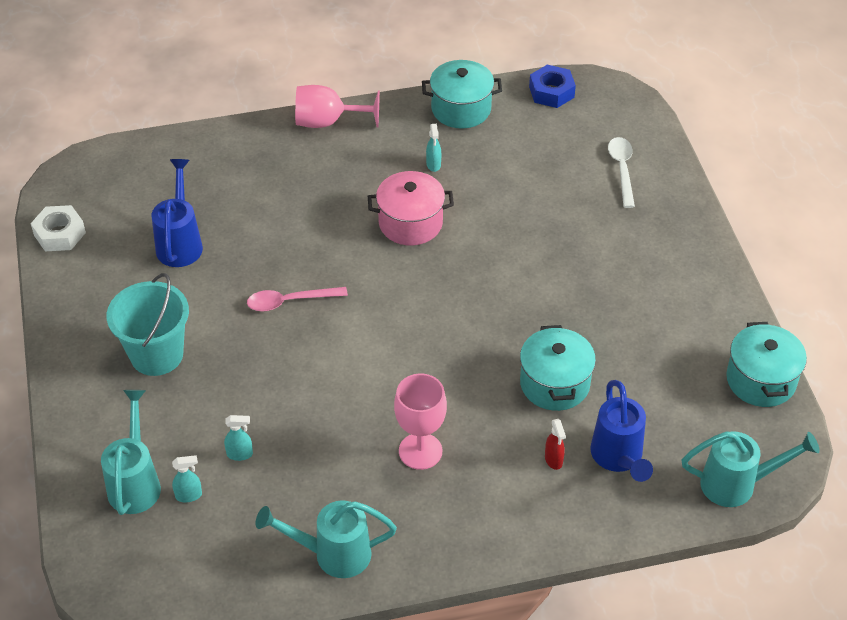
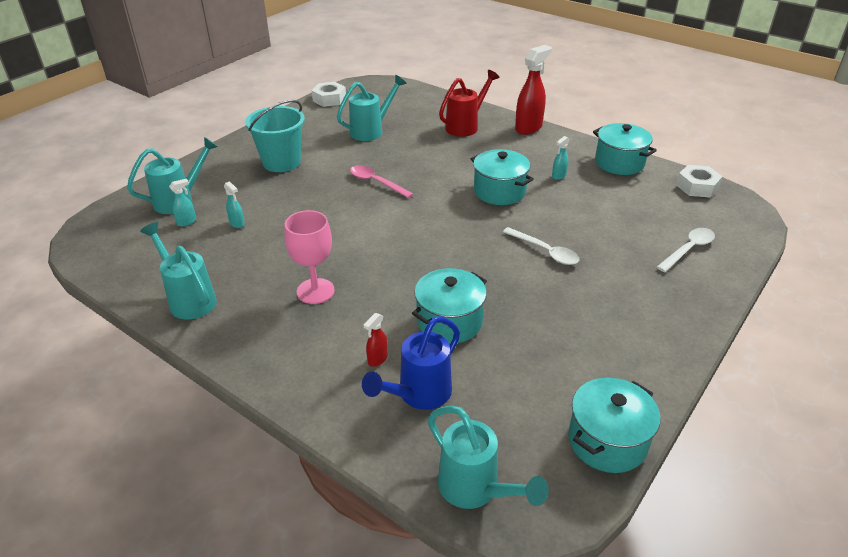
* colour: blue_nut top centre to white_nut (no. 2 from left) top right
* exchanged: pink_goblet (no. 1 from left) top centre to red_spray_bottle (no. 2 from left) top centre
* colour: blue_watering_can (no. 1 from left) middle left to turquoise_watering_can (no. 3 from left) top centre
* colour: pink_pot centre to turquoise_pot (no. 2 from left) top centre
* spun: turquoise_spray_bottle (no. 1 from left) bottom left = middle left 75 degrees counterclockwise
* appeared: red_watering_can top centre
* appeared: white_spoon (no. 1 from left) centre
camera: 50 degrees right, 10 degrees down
+ + + +
- Problem to solve: Transcribe, without alteration, the line that contains "75 degrees counterclockwise" together with all lines after it in the listing above.

- Result:
* spun: turquoise_spray_bottle (no. 1 from left) bottom left = middle left 75 degrees counterclockwise
* appeared: red_watering_can top centre
* appeared: white_spoon (no. 1 from left) centre
camera: 50 degrees right, 10 degrees down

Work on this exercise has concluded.